▶ [Dataset records]:

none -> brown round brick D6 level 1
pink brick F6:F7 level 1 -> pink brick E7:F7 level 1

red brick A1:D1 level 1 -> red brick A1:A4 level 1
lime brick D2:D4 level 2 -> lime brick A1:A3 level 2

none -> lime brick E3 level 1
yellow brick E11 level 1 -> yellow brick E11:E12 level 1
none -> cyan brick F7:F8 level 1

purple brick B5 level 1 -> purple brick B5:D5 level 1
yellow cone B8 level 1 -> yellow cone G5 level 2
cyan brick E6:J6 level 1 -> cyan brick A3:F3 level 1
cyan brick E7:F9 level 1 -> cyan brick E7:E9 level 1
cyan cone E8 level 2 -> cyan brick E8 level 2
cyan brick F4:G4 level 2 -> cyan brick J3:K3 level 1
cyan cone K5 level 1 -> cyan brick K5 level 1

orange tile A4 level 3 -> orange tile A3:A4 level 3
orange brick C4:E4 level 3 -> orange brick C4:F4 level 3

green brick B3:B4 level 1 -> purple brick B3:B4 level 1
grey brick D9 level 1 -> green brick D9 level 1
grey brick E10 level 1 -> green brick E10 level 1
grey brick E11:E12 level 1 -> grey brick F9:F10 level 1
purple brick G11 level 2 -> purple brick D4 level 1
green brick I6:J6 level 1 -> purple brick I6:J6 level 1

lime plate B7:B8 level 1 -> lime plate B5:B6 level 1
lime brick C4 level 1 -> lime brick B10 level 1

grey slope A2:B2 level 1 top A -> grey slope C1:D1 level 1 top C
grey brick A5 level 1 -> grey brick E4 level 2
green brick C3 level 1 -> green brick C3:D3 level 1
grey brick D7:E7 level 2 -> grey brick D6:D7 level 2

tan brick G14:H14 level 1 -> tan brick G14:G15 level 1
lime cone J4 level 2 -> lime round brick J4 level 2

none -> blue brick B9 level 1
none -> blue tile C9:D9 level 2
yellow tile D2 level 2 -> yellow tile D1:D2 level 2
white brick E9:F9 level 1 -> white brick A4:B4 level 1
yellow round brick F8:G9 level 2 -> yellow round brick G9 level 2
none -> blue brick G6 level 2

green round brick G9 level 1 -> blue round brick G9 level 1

▶ [What you are asked to do]:
Pull out each line of the entries that contains "grey".

▶ [Response area]:
grey brick D9 level 1 -> green brick D9 level 1
grey brick E10 level 1 -> green brick E10 level 1
grey brick E11:E12 level 1 -> grey brick F9:F10 level 1
grey slope A2:B2 level 1 top A -> grey slope C1:D1 level 1 top C
grey brick A5 level 1 -> grey brick E4 level 2
grey brick D7:E7 level 2 -> grey brick D6:D7 level 2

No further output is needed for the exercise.